== AVAILABLE RECORDS
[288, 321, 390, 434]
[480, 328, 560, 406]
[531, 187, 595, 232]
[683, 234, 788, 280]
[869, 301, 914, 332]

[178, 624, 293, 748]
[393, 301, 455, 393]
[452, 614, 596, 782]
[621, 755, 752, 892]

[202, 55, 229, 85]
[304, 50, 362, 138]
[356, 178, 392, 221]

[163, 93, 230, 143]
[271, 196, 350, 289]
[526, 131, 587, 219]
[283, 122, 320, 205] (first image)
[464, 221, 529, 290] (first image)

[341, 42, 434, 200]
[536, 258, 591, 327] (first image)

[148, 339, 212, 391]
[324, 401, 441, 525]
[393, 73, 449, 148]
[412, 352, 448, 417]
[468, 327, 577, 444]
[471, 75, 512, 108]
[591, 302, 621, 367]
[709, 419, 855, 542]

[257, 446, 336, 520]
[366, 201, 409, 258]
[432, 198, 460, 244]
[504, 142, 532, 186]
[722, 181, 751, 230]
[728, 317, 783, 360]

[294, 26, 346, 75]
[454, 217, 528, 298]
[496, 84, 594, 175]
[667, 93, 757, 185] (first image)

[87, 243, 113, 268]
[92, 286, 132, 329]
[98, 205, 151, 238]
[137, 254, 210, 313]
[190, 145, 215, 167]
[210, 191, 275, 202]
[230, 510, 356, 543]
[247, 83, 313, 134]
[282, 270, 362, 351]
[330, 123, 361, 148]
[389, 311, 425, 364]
====
An exact reproduction of the listing is needed.

▶ OUTPUT BELOW
[288, 321, 390, 434]
[480, 328, 560, 406]
[531, 187, 595, 232]
[683, 234, 788, 280]
[869, 301, 914, 332]

[178, 624, 293, 748]
[393, 301, 455, 393]
[452, 614, 596, 782]
[621, 755, 752, 892]

[202, 55, 229, 85]
[304, 50, 362, 138]
[356, 178, 392, 221]

[163, 93, 230, 143]
[271, 196, 350, 289]
[526, 131, 587, 219]
[283, 122, 320, 205] (first image)
[464, 221, 529, 290] (first image)

[341, 42, 434, 200]
[536, 258, 591, 327] (first image)

[148, 339, 212, 391]
[324, 401, 441, 525]
[393, 73, 449, 148]
[412, 352, 448, 417]
[468, 327, 577, 444]
[471, 75, 512, 108]
[591, 302, 621, 367]
[709, 419, 855, 542]

[257, 446, 336, 520]
[366, 201, 409, 258]
[432, 198, 460, 244]
[504, 142, 532, 186]
[722, 181, 751, 230]
[728, 317, 783, 360]

[294, 26, 346, 75]
[454, 217, 528, 298]
[496, 84, 594, 175]
[667, 93, 757, 185] (first image)

[87, 243, 113, 268]
[92, 286, 132, 329]
[98, 205, 151, 238]
[137, 254, 210, 313]
[190, 145, 215, 167]
[210, 191, 275, 202]
[230, 510, 356, 543]
[247, 83, 313, 134]
[282, 270, 362, 351]
[330, 123, 361, 148]
[389, 311, 425, 364]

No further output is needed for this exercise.